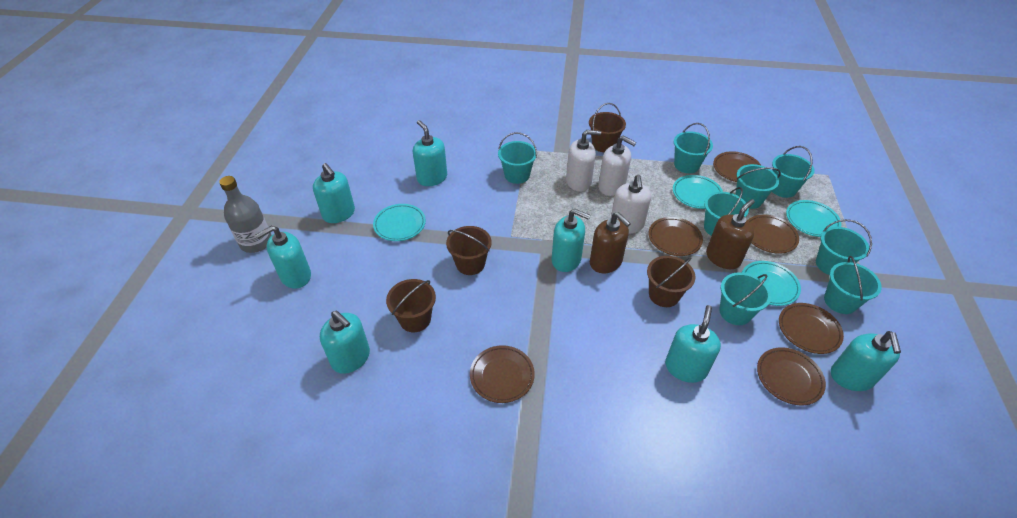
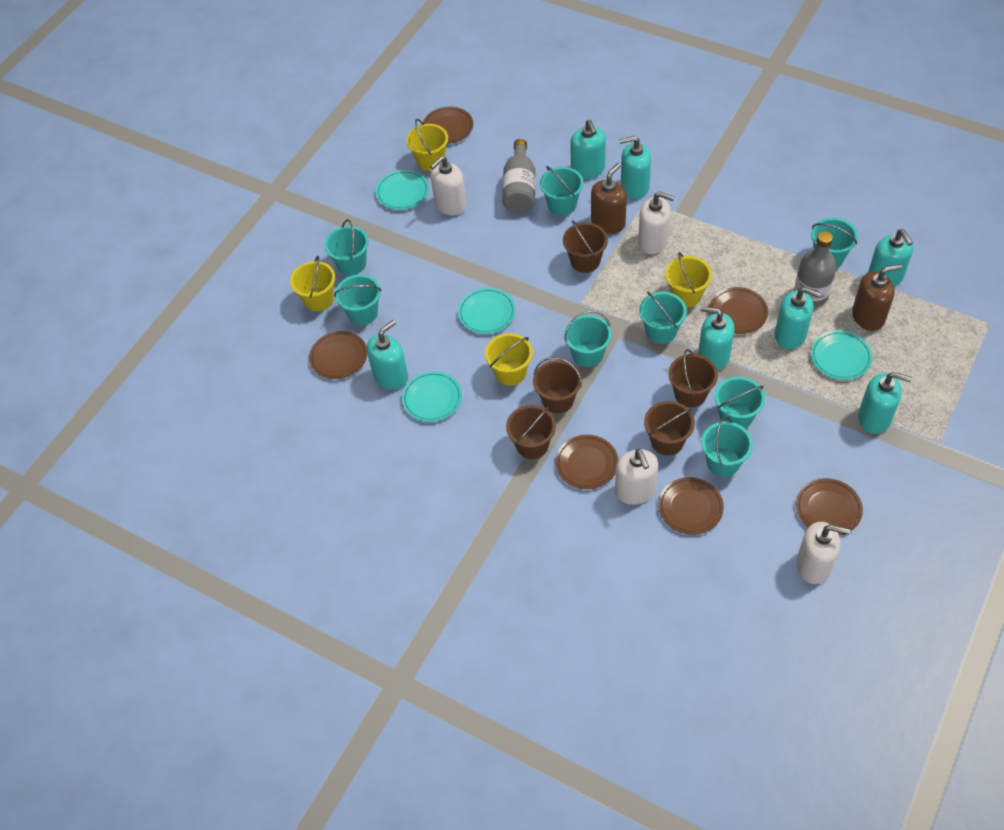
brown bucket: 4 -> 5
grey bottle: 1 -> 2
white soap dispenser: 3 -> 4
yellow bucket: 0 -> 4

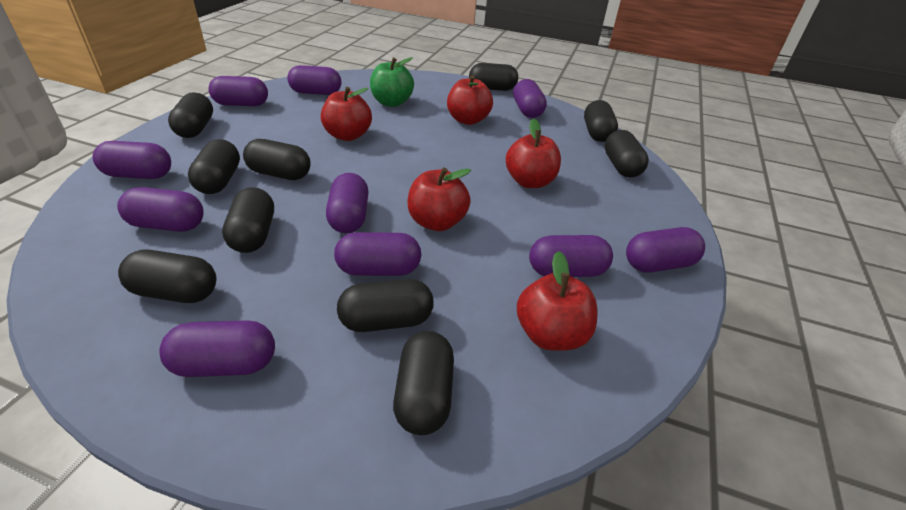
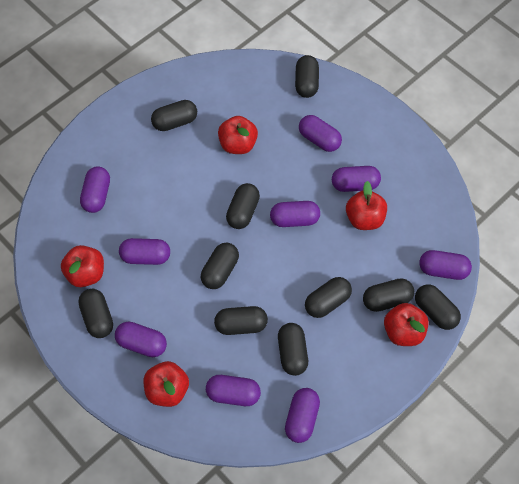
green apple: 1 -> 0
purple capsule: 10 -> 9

* * *

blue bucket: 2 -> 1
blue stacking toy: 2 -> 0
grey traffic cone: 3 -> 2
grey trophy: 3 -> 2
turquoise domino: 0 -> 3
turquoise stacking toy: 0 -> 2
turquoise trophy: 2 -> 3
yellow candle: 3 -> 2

**Task objective**
The answer should consist of all lines from the records above that hold the word "turquoise".

**Problem solution**
turquoise domino: 0 -> 3
turquoise stacking toy: 0 -> 2
turquoise trophy: 2 -> 3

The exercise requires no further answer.